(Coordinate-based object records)
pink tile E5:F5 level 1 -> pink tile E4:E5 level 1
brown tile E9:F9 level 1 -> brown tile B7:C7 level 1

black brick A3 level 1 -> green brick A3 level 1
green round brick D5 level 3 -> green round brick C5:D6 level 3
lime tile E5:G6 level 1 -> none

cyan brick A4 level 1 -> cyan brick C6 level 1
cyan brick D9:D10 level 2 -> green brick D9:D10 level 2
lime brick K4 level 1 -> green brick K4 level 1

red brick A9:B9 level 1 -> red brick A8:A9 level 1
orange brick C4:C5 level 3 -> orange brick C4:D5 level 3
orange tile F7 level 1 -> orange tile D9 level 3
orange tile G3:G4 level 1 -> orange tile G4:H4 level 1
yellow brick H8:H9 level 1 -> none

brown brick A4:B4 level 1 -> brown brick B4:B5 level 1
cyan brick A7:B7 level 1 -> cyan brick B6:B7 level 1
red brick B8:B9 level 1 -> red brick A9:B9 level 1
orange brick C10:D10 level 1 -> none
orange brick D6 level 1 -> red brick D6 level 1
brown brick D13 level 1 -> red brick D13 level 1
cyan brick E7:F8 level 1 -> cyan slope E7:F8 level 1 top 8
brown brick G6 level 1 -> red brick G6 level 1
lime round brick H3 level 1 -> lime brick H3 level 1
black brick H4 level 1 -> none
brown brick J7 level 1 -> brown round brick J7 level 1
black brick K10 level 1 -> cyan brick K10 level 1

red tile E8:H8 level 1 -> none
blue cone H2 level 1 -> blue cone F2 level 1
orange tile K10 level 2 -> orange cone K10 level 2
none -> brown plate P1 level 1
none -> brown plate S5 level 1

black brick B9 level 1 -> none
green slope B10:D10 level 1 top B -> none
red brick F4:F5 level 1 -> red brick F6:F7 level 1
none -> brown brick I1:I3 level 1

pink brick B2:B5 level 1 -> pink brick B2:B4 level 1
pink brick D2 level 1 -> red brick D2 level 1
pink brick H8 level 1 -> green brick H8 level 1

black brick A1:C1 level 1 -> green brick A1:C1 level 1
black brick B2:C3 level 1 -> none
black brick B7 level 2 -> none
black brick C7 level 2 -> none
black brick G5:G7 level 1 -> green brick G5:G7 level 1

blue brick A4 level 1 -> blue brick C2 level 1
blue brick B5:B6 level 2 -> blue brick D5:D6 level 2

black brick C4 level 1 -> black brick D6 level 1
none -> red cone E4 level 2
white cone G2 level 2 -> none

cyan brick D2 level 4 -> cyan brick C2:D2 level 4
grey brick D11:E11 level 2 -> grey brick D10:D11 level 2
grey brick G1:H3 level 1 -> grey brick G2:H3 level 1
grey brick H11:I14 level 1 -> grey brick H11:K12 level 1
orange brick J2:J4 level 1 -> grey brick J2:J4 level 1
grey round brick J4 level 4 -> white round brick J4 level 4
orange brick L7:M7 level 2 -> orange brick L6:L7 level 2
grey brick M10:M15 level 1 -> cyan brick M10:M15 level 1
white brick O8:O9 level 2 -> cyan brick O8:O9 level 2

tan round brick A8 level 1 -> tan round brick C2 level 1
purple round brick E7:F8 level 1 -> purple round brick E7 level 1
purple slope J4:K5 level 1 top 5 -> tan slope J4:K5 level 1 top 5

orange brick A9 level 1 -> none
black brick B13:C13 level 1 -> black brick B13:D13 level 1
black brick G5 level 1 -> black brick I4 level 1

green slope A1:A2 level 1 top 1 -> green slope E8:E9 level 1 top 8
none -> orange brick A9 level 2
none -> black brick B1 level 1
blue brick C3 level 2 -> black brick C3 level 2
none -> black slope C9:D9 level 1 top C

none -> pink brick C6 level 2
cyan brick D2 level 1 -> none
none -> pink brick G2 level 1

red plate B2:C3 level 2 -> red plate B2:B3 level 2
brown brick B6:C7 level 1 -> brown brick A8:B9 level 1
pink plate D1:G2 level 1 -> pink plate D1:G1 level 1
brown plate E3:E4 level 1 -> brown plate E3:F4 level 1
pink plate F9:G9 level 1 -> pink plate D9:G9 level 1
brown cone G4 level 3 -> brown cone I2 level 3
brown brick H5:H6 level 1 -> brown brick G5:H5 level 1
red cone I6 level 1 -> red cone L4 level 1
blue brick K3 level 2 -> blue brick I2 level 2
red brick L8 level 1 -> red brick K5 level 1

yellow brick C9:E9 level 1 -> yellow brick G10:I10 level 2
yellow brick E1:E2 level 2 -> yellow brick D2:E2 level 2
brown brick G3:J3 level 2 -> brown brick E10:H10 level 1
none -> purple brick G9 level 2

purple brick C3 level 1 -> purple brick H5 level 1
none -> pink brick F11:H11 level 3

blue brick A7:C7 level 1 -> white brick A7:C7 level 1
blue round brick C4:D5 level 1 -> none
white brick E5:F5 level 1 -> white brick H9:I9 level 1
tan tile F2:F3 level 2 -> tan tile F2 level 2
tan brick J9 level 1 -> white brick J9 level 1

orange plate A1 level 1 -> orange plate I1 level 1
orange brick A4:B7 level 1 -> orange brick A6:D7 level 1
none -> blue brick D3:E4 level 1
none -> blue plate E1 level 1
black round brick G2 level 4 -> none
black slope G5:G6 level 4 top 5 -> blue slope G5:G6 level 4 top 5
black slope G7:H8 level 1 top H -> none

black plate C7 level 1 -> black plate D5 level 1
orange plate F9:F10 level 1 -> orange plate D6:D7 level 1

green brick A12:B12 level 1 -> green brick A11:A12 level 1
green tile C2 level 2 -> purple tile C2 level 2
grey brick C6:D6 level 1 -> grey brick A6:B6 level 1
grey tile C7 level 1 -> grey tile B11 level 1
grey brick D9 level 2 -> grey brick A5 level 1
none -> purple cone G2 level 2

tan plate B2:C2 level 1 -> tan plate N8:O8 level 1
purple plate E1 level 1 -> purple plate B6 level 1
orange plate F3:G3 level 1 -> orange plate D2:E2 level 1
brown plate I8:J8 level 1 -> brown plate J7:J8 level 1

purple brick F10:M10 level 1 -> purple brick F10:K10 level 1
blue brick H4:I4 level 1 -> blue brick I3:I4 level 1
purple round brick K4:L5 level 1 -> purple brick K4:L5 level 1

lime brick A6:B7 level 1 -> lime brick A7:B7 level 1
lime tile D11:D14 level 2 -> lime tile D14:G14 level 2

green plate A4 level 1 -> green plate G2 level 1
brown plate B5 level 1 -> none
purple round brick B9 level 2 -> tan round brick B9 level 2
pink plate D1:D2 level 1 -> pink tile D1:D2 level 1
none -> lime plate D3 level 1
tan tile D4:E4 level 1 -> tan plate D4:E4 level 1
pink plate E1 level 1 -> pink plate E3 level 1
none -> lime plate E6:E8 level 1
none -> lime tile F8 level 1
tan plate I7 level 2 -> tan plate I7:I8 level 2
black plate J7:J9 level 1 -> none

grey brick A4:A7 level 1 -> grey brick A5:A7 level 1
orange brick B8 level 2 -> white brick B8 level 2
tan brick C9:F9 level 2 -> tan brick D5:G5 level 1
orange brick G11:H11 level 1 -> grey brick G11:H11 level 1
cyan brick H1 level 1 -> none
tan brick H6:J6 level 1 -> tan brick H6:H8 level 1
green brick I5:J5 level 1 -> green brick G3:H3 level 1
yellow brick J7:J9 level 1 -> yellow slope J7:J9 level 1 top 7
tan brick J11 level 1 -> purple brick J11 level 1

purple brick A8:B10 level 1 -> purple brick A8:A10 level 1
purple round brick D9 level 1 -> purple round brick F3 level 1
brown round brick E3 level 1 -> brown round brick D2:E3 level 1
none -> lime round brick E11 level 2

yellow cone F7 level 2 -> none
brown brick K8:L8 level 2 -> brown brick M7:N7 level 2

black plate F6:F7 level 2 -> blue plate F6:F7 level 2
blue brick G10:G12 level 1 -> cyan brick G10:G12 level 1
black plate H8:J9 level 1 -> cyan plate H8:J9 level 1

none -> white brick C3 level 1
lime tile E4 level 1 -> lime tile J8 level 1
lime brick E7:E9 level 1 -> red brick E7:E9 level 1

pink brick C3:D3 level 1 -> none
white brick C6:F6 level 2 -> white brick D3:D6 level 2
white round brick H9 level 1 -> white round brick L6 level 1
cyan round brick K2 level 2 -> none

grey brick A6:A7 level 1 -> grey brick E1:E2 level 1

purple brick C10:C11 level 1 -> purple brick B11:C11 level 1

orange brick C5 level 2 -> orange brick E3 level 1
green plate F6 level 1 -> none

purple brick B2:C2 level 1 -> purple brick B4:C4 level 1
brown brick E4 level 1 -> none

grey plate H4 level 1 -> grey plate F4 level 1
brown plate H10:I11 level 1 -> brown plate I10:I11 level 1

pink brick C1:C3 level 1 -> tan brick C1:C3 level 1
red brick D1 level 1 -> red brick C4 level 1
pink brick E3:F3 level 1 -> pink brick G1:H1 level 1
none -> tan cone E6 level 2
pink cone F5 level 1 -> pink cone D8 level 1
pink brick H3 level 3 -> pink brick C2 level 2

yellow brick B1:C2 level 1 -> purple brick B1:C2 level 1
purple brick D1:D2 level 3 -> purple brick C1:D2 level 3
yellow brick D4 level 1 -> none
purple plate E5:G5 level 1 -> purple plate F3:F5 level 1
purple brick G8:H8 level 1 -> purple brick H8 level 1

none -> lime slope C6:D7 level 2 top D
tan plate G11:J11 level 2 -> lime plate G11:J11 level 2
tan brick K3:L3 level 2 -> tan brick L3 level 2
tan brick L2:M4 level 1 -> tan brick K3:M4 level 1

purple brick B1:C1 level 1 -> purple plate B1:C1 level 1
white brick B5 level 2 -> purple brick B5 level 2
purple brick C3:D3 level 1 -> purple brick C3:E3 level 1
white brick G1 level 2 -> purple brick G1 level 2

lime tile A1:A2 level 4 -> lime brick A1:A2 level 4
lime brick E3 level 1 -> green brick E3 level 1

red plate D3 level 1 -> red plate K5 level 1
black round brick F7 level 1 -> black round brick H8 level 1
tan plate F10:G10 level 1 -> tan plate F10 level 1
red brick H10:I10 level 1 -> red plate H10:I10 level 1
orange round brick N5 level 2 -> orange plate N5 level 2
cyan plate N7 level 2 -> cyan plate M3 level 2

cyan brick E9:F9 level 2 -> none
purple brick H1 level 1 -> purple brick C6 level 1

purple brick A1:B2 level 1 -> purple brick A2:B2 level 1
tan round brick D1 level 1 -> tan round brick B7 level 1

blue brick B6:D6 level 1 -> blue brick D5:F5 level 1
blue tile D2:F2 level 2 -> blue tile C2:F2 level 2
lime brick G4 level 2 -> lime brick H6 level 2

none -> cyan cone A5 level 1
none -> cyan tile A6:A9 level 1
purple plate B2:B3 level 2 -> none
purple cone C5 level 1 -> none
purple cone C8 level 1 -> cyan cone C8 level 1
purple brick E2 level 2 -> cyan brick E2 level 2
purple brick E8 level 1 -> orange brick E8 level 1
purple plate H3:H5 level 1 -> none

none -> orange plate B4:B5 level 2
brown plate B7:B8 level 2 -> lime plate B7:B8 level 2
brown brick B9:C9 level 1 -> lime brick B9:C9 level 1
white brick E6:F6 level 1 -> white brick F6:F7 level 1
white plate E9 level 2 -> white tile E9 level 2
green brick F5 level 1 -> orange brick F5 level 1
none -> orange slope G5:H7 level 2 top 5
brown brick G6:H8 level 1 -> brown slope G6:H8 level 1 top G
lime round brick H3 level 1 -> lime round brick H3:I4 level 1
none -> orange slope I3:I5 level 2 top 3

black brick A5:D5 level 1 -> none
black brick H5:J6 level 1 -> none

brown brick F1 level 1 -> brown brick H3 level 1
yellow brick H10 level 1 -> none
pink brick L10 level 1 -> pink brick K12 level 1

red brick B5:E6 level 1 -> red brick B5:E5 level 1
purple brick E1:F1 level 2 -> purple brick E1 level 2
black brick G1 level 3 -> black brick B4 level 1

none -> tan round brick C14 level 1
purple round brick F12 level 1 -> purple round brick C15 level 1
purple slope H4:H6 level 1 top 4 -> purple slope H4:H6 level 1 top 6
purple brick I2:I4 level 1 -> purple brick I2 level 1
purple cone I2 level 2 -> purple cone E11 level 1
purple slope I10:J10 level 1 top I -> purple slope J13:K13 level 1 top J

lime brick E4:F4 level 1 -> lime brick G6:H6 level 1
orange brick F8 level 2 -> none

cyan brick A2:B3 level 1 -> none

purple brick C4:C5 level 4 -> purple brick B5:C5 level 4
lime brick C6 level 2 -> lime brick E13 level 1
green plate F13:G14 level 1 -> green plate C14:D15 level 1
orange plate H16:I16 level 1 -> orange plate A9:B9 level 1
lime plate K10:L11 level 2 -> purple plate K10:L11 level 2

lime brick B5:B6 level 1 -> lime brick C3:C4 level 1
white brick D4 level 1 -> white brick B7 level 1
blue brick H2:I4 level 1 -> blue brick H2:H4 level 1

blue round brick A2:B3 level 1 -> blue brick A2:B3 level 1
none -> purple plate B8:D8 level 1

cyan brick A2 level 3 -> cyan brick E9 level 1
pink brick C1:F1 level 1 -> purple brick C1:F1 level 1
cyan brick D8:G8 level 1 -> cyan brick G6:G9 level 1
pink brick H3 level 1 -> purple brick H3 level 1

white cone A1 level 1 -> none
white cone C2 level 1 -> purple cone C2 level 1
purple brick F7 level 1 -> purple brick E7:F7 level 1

Aim of the task:
From the records above, reproduce exactly the lines from the one with "tan brick H6:J6" to the one with "blue brick G10:G12", both included, and no others.

Solution for this problem:
tan brick H6:J6 level 1 -> tan brick H6:H8 level 1
green brick I5:J5 level 1 -> green brick G3:H3 level 1
yellow brick J7:J9 level 1 -> yellow slope J7:J9 level 1 top 7
tan brick J11 level 1 -> purple brick J11 level 1

purple brick A8:B10 level 1 -> purple brick A8:A10 level 1
purple round brick D9 level 1 -> purple round brick F3 level 1
brown round brick E3 level 1 -> brown round brick D2:E3 level 1
none -> lime round brick E11 level 2

yellow cone F7 level 2 -> none
brown brick K8:L8 level 2 -> brown brick M7:N7 level 2

black plate F6:F7 level 2 -> blue plate F6:F7 level 2
blue brick G10:G12 level 1 -> cyan brick G10:G12 level 1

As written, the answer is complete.